EXERCISE INSTRUCTIONS: Could you please repeat the entries below word for word, with the images left out?

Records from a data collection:
--

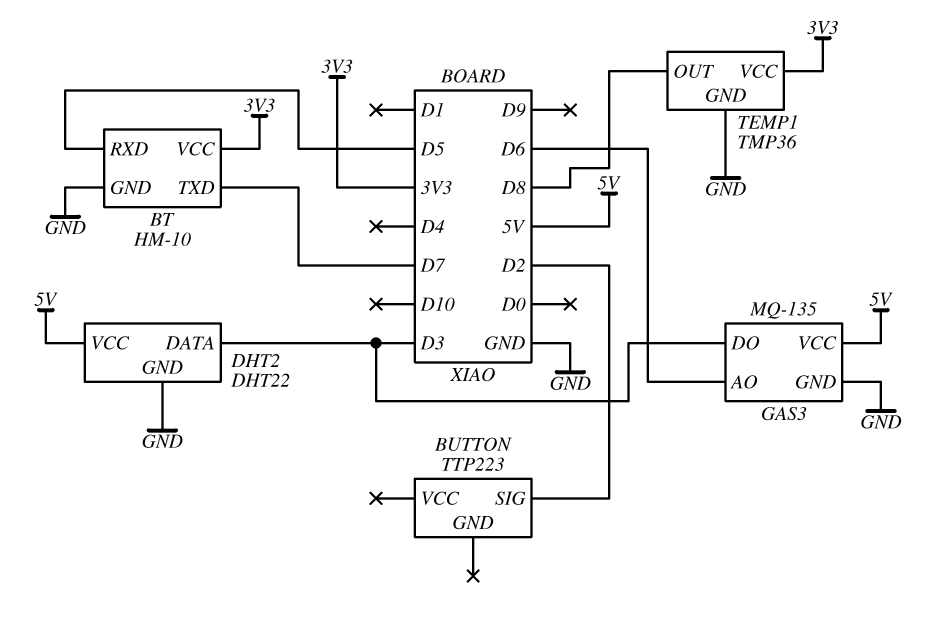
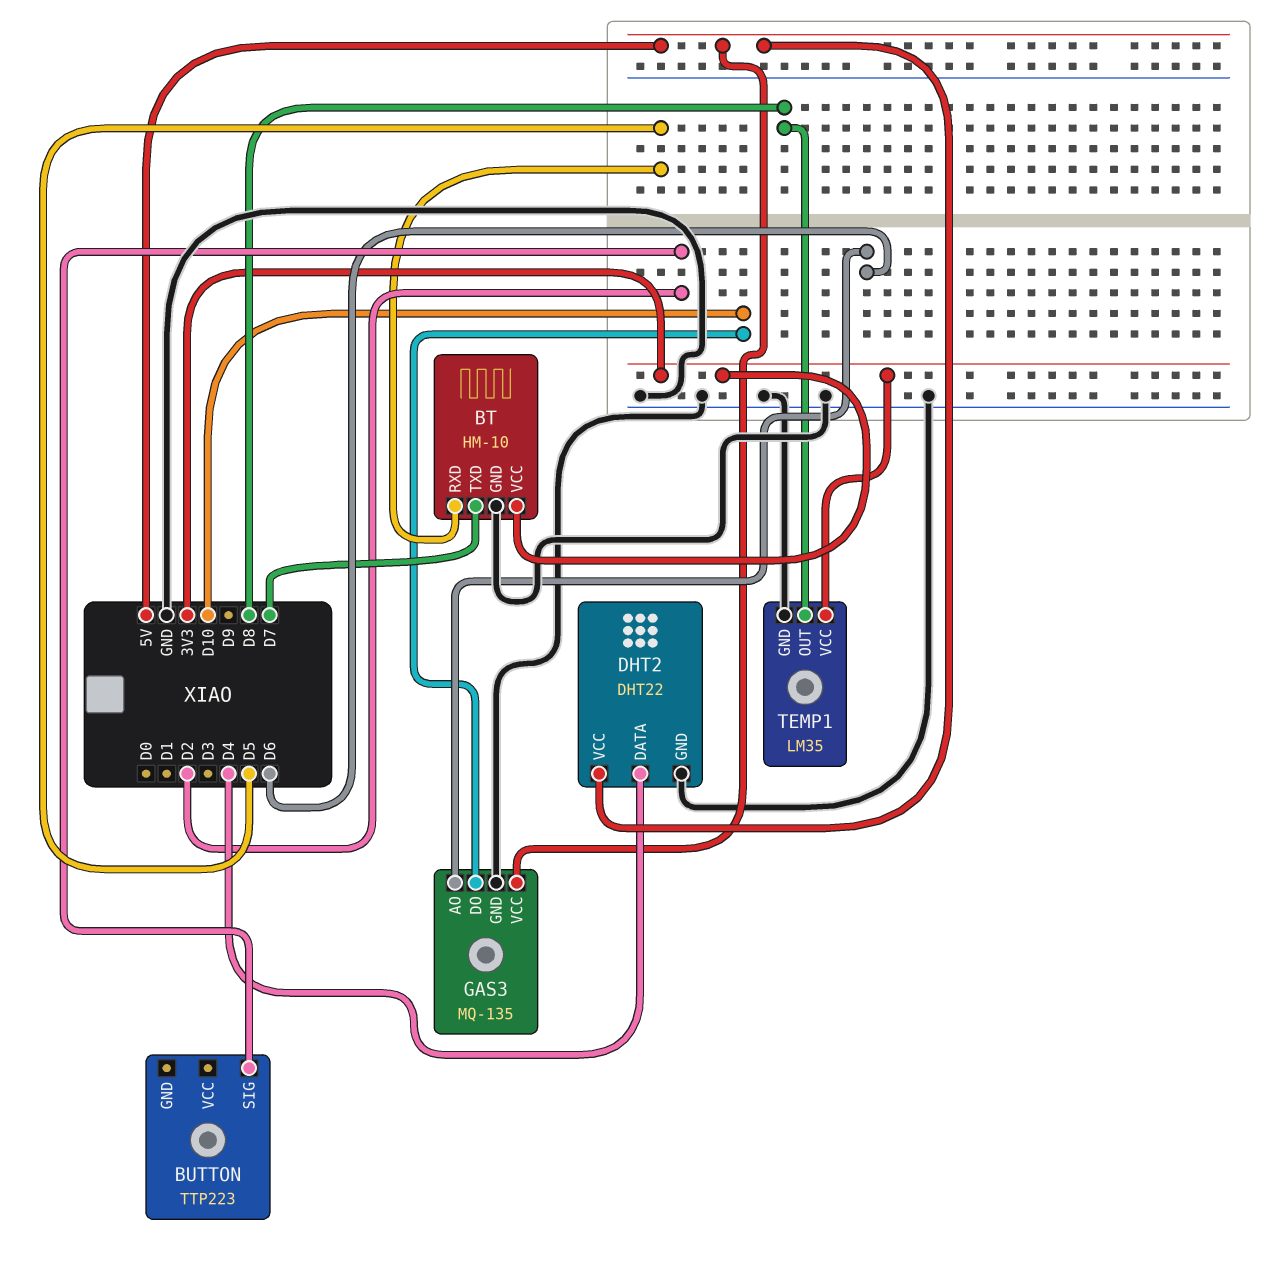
DHT2 pin DATA: D3 -> D4
GAS3 pin DO: D3 -> D10
TEMP1: TMP36 -> LM35

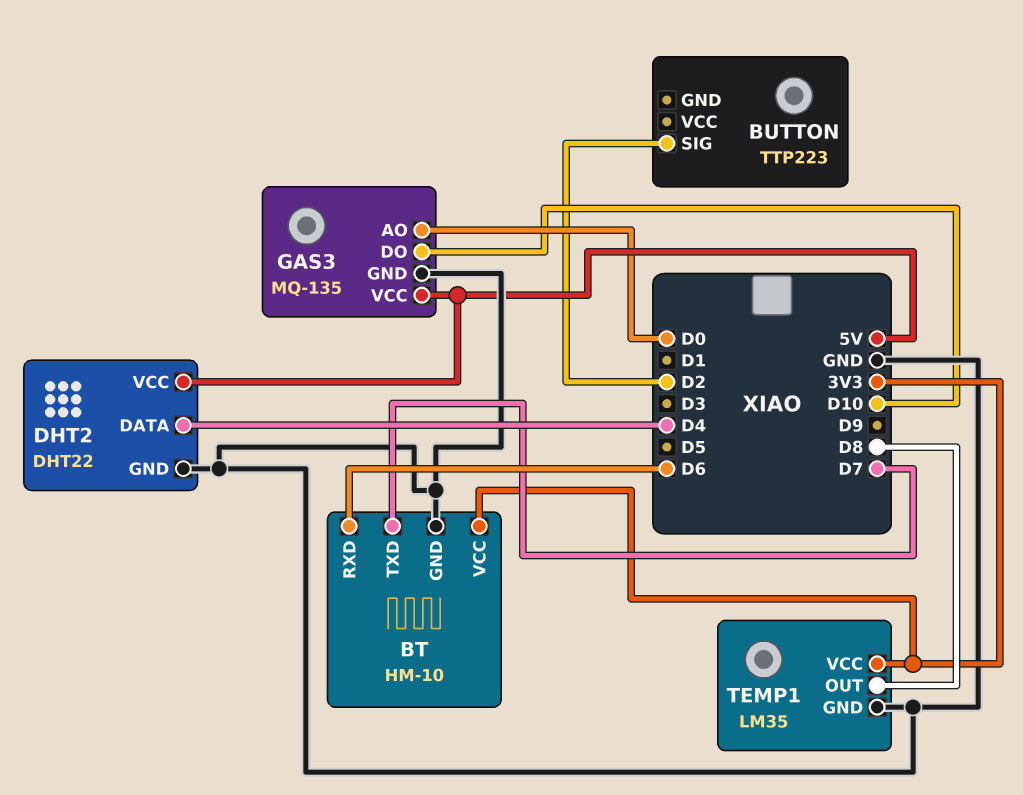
BT pin RXD: D5 -> D6
GAS3 pin AO: D6 -> D0

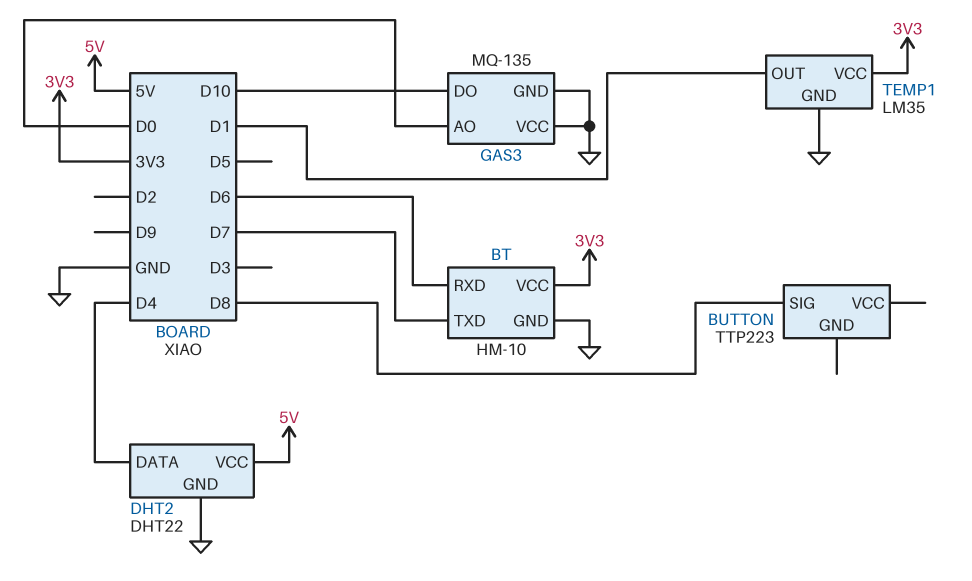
BUTTON pin SIG: D2 -> D8
GAS3 pin VCC: 5V -> GND
TEMP1 pin OUT: D8 -> D1

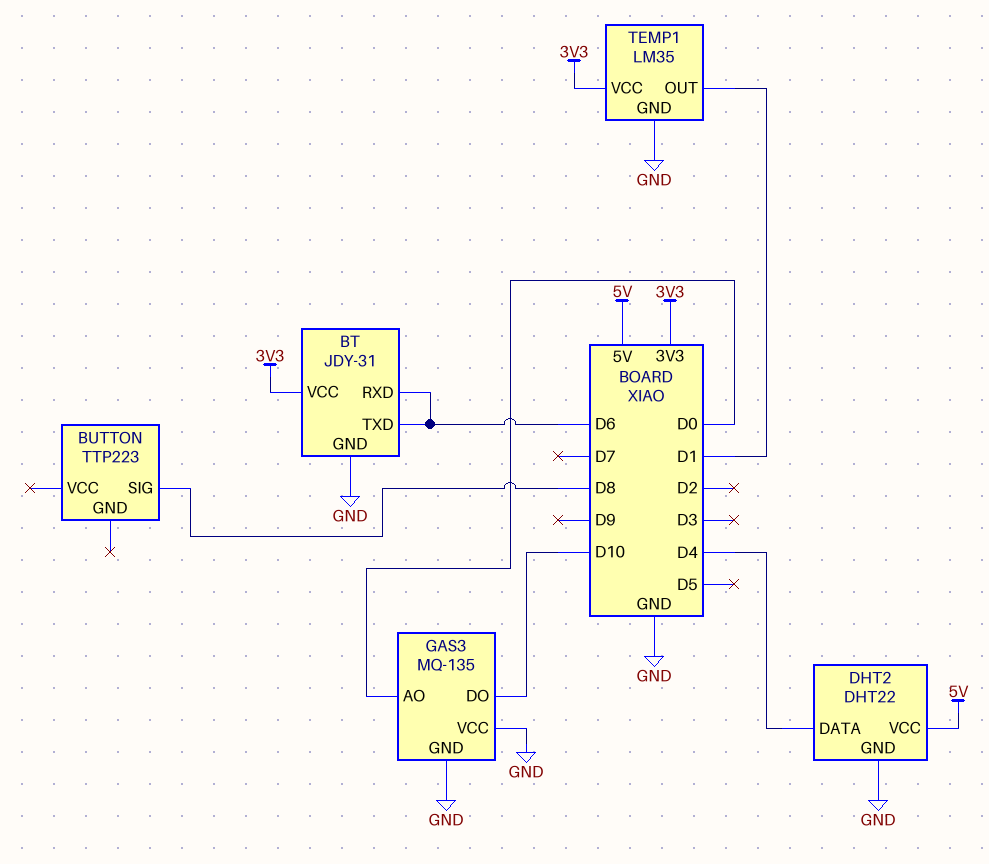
BT: HM-10 -> JDY-31
BT pin TXD: D7 -> D6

--

OUTPUT OF THE EXERCISE:
DHT2 pin DATA: D3 -> D4
GAS3 pin DO: D3 -> D10
TEMP1: TMP36 -> LM35

BT pin RXD: D5 -> D6
GAS3 pin AO: D6 -> D0

BUTTON pin SIG: D2 -> D8
GAS3 pin VCC: 5V -> GND
TEMP1 pin OUT: D8 -> D1

BT: HM-10 -> JDY-31
BT pin TXD: D7 -> D6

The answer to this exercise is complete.